# PROBLEM DESCRIPTION
Your answer should hold every line of the records below that contains the string "moved".

[Object change listings]
——————
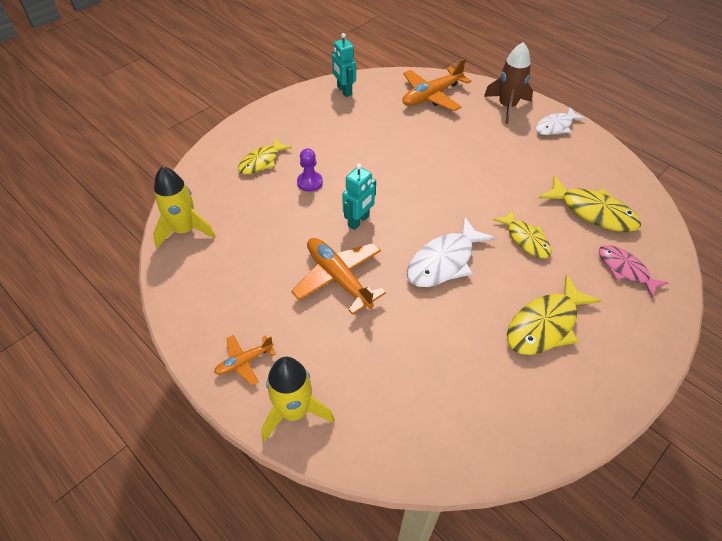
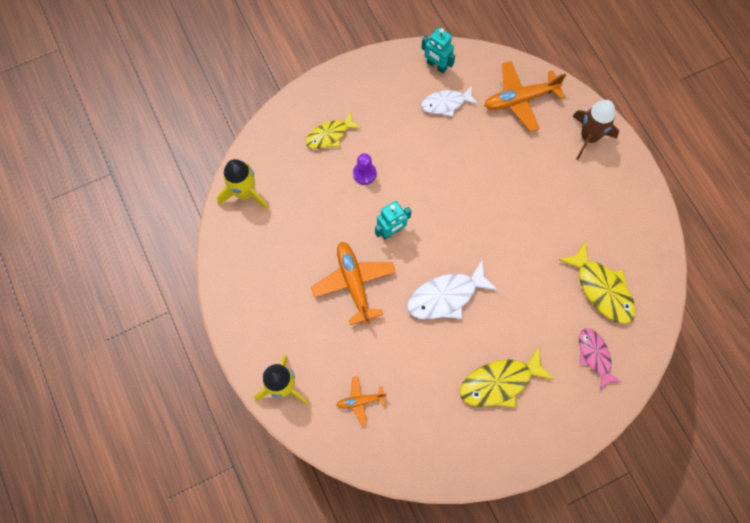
camera: 20 degrees right, 20 degrees up
orange plane [214,335,276,386] -> orange plane moved to [336,376,386,426]
turquoise robot [332,33,356,97] -> turquoise robot turned 45 degrees counterclockwise [421,27,455,73]
yellow fish [493,209,552,258] -> none
white fish [536,107,586,135] -> white fish moved to [421,86,478,117]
——————
# OUTPUT OF THE TASK
orange plane [214,335,276,386] -> orange plane moved to [336,376,386,426]
white fish [536,107,586,135] -> white fish moved to [421,86,478,117]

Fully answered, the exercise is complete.